*** Study material ***
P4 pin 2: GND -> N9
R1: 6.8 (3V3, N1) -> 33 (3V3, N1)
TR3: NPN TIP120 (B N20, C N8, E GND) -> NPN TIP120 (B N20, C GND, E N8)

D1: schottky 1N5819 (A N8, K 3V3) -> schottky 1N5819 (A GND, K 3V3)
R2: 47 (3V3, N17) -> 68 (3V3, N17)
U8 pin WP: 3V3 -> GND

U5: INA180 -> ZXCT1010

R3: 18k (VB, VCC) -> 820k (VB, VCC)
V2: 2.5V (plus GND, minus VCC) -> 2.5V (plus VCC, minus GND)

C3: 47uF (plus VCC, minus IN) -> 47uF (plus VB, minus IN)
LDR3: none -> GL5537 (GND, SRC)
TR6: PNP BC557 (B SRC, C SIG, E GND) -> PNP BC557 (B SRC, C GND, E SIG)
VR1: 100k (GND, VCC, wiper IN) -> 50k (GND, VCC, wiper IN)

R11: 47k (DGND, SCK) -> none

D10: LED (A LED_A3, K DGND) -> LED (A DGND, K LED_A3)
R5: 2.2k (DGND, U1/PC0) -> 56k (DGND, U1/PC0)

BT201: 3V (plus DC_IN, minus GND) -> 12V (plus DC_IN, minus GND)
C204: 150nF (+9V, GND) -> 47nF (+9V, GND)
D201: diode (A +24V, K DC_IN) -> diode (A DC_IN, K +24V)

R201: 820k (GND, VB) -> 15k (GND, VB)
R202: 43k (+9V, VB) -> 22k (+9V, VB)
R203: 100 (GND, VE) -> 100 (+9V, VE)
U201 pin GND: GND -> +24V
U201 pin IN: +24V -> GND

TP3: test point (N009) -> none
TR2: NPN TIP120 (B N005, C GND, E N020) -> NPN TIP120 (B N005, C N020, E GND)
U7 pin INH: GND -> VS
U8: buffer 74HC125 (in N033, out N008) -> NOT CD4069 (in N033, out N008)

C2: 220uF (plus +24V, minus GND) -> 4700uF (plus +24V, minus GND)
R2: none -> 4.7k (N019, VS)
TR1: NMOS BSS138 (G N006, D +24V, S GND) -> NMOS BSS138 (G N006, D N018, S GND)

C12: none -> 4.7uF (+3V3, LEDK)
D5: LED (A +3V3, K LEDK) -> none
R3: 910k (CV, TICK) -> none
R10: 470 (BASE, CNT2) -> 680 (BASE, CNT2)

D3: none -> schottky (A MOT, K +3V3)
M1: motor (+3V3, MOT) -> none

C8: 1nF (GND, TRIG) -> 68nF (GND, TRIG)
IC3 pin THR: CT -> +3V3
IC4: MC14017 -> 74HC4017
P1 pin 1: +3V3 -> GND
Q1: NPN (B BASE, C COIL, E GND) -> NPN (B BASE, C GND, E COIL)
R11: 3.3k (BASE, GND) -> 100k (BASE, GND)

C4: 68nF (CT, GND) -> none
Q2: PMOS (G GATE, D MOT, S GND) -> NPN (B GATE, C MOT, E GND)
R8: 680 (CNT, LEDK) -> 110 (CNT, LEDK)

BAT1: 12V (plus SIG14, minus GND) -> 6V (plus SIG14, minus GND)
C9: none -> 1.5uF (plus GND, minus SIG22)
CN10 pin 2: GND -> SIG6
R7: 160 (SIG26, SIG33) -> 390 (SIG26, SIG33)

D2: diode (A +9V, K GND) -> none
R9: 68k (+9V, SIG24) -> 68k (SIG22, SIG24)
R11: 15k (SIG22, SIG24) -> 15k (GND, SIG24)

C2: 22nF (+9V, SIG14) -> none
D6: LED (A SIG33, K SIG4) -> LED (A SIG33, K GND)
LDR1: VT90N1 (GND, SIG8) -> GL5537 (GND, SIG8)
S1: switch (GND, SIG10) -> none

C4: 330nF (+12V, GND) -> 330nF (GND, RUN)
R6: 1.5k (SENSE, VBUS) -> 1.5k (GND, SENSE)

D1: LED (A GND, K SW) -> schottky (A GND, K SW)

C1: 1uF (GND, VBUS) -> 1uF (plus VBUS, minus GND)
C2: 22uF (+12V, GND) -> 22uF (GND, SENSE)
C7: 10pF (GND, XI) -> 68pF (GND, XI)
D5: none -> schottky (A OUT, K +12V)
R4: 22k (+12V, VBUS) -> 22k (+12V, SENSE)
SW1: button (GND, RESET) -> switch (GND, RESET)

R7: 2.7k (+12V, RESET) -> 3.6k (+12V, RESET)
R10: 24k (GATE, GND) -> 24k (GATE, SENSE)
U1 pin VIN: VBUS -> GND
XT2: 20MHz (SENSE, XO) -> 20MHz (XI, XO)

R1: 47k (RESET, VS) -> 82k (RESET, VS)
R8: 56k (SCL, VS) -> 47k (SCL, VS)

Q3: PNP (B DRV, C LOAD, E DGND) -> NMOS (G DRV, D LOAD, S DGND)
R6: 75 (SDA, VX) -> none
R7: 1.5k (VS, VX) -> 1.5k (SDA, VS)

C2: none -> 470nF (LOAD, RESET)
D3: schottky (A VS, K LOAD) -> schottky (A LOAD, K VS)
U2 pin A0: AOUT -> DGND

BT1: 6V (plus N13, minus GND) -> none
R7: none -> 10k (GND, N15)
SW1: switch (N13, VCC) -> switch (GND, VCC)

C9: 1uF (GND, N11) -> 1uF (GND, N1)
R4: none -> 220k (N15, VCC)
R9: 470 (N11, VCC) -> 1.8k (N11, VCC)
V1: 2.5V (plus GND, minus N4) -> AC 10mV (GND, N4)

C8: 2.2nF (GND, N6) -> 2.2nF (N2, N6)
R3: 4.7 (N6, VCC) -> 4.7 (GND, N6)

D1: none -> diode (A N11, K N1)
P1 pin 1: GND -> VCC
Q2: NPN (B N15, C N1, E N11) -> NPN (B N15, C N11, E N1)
***
What is being asked: All of the data above should be set down again exactly.

Response to this exercise:
P4 pin 2: GND -> N9
R1: 6.8 (3V3, N1) -> 33 (3V3, N1)
TR3: NPN TIP120 (B N20, C N8, E GND) -> NPN TIP120 (B N20, C GND, E N8)

D1: schottky 1N5819 (A N8, K 3V3) -> schottky 1N5819 (A GND, K 3V3)
R2: 47 (3V3, N17) -> 68 (3V3, N17)
U8 pin WP: 3V3 -> GND

U5: INA180 -> ZXCT1010

R3: 18k (VB, VCC) -> 820k (VB, VCC)
V2: 2.5V (plus GND, minus VCC) -> 2.5V (plus VCC, minus GND)

C3: 47uF (plus VCC, minus IN) -> 47uF (plus VB, minus IN)
LDR3: none -> GL5537 (GND, SRC)
TR6: PNP BC557 (B SRC, C SIG, E GND) -> PNP BC557 (B SRC, C GND, E SIG)
VR1: 100k (GND, VCC, wiper IN) -> 50k (GND, VCC, wiper IN)

R11: 47k (DGND, SCK) -> none

D10: LED (A LED_A3, K DGND) -> LED (A DGND, K LED_A3)
R5: 2.2k (DGND, U1/PC0) -> 56k (DGND, U1/PC0)

BT201: 3V (plus DC_IN, minus GND) -> 12V (plus DC_IN, minus GND)
C204: 150nF (+9V, GND) -> 47nF (+9V, GND)
D201: diode (A +24V, K DC_IN) -> diode (A DC_IN, K +24V)

R201: 820k (GND, VB) -> 15k (GND, VB)
R202: 43k (+9V, VB) -> 22k (+9V, VB)
R203: 100 (GND, VE) -> 100 (+9V, VE)
U201 pin GND: GND -> +24V
U201 pin IN: +24V -> GND

TP3: test point (N009) -> none
TR2: NPN TIP120 (B N005, C GND, E N020) -> NPN TIP120 (B N005, C N020, E GND)
U7 pin INH: GND -> VS
U8: buffer 74HC125 (in N033, out N008) -> NOT CD4069 (in N033, out N008)

C2: 220uF (plus +24V, minus GND) -> 4700uF (plus +24V, minus GND)
R2: none -> 4.7k (N019, VS)
TR1: NMOS BSS138 (G N006, D +24V, S GND) -> NMOS BSS138 (G N006, D N018, S GND)

C12: none -> 4.7uF (+3V3, LEDK)
D5: LED (A +3V3, K LEDK) -> none
R3: 910k (CV, TICK) -> none
R10: 470 (BASE, CNT2) -> 680 (BASE, CNT2)

D3: none -> schottky (A MOT, K +3V3)
M1: motor (+3V3, MOT) -> none

C8: 1nF (GND, TRIG) -> 68nF (GND, TRIG)
IC3 pin THR: CT -> +3V3
IC4: MC14017 -> 74HC4017
P1 pin 1: +3V3 -> GND
Q1: NPN (B BASE, C COIL, E GND) -> NPN (B BASE, C GND, E COIL)
R11: 3.3k (BASE, GND) -> 100k (BASE, GND)

C4: 68nF (CT, GND) -> none
Q2: PMOS (G GATE, D MOT, S GND) -> NPN (B GATE, C MOT, E GND)
R8: 680 (CNT, LEDK) -> 110 (CNT, LEDK)

BAT1: 12V (plus SIG14, minus GND) -> 6V (plus SIG14, minus GND)
C9: none -> 1.5uF (plus GND, minus SIG22)
CN10 pin 2: GND -> SIG6
R7: 160 (SIG26, SIG33) -> 390 (SIG26, SIG33)

D2: diode (A +9V, K GND) -> none
R9: 68k (+9V, SIG24) -> 68k (SIG22, SIG24)
R11: 15k (SIG22, SIG24) -> 15k (GND, SIG24)

C2: 22nF (+9V, SIG14) -> none
D6: LED (A SIG33, K SIG4) -> LED (A SIG33, K GND)
LDR1: VT90N1 (GND, SIG8) -> GL5537 (GND, SIG8)
S1: switch (GND, SIG10) -> none

C4: 330nF (+12V, GND) -> 330nF (GND, RUN)
R6: 1.5k (SENSE, VBUS) -> 1.5k (GND, SENSE)

D1: LED (A GND, K SW) -> schottky (A GND, K SW)

C1: 1uF (GND, VBUS) -> 1uF (plus VBUS, minus GND)
C2: 22uF (+12V, GND) -> 22uF (GND, SENSE)
C7: 10pF (GND, XI) -> 68pF (GND, XI)
D5: none -> schottky (A OUT, K +12V)
R4: 22k (+12V, VBUS) -> 22k (+12V, SENSE)
SW1: button (GND, RESET) -> switch (GND, RESET)

R7: 2.7k (+12V, RESET) -> 3.6k (+12V, RESET)
R10: 24k (GATE, GND) -> 24k (GATE, SENSE)
U1 pin VIN: VBUS -> GND
XT2: 20MHz (SENSE, XO) -> 20MHz (XI, XO)

R1: 47k (RESET, VS) -> 82k (RESET, VS)
R8: 56k (SCL, VS) -> 47k (SCL, VS)

Q3: PNP (B DRV, C LOAD, E DGND) -> NMOS (G DRV, D LOAD, S DGND)
R6: 75 (SDA, VX) -> none
R7: 1.5k (VS, VX) -> 1.5k (SDA, VS)

C2: none -> 470nF (LOAD, RESET)
D3: schottky (A VS, K LOAD) -> schottky (A LOAD, K VS)
U2 pin A0: AOUT -> DGND

BT1: 6V (plus N13, minus GND) -> none
R7: none -> 10k (GND, N15)
SW1: switch (N13, VCC) -> switch (GND, VCC)

C9: 1uF (GND, N11) -> 1uF (GND, N1)
R4: none -> 220k (N15, VCC)
R9: 470 (N11, VCC) -> 1.8k (N11, VCC)
V1: 2.5V (plus GND, minus N4) -> AC 10mV (GND, N4)

C8: 2.2nF (GND, N6) -> 2.2nF (N2, N6)
R3: 4.7 (N6, VCC) -> 4.7 (GND, N6)

D1: none -> diode (A N11, K N1)
P1 pin 1: GND -> VCC
Q2: NPN (B N15, C N1, E N11) -> NPN (B N15, C N11, E N1)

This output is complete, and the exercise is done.